- _Activity_
Output every line of the entries from the line containing "BrownBell <586,51,624,109> =>" through the last, exactly, with no other content.

- _Available data_
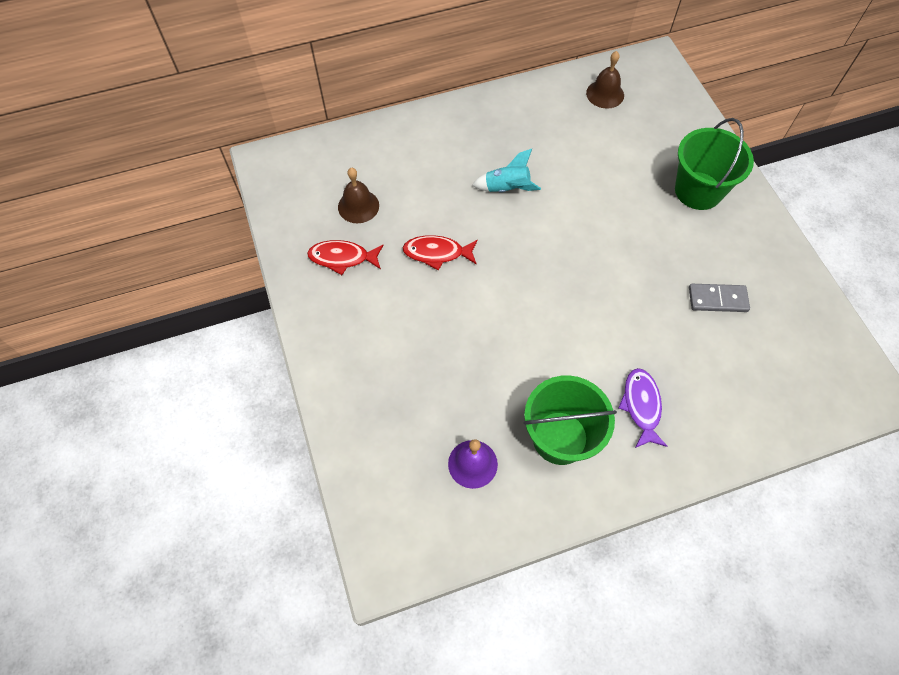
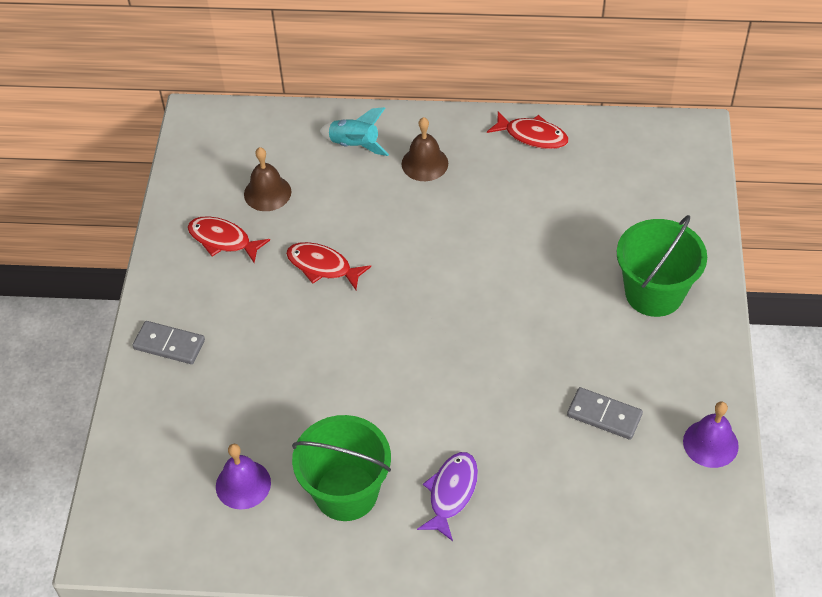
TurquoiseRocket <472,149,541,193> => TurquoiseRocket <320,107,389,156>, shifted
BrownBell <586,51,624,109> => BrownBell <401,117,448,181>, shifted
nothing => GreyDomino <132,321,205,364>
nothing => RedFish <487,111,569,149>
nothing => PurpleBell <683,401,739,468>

- _Answer to the exercise_
BrownBell <586,51,624,109> => BrownBell <401,117,448,181>, shifted
nothing => GreyDomino <132,321,205,364>
nothing => RedFish <487,111,569,149>
nothing => PurpleBell <683,401,739,468>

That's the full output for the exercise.